- What is required: Using the records below, quote only the span that opens with the line containing "lime slope A6:C6 level 3 top C -> none" and closes with the line containing "none -> orange plate M4 level 2", exactly and inclusively.
※ ※ ※
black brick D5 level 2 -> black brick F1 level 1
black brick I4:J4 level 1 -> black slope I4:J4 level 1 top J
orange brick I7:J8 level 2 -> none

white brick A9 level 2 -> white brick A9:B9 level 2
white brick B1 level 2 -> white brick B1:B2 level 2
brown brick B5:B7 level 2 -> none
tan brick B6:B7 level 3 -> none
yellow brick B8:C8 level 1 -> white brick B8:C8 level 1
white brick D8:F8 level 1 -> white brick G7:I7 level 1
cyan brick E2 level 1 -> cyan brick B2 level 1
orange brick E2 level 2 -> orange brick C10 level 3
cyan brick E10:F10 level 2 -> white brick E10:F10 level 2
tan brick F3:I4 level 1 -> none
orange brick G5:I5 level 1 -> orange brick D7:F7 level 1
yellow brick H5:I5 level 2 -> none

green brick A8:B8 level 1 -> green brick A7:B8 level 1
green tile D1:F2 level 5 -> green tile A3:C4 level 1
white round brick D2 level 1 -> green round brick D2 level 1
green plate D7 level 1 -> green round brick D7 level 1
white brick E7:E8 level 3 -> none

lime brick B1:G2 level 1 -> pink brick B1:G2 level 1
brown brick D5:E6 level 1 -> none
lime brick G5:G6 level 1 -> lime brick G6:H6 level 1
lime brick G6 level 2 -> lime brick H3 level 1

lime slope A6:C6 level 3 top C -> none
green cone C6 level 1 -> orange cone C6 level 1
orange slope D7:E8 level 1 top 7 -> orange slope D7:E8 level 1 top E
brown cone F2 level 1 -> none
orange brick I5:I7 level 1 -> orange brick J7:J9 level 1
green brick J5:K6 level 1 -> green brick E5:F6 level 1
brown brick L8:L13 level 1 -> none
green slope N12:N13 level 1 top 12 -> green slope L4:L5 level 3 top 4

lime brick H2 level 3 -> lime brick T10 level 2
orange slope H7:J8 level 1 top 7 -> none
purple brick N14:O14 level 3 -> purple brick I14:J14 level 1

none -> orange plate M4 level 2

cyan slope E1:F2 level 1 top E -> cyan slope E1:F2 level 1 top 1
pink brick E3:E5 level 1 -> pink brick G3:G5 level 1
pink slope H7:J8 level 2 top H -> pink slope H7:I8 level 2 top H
※ ※ ※
- Your response:
lime slope A6:C6 level 3 top C -> none
green cone C6 level 1 -> orange cone C6 level 1
orange slope D7:E8 level 1 top 7 -> orange slope D7:E8 level 1 top E
brown cone F2 level 1 -> none
orange brick I5:I7 level 1 -> orange brick J7:J9 level 1
green brick J5:K6 level 1 -> green brick E5:F6 level 1
brown brick L8:L13 level 1 -> none
green slope N12:N13 level 1 top 12 -> green slope L4:L5 level 3 top 4

lime brick H2 level 3 -> lime brick T10 level 2
orange slope H7:J8 level 1 top 7 -> none
purple brick N14:O14 level 3 -> purple brick I14:J14 level 1

none -> orange plate M4 level 2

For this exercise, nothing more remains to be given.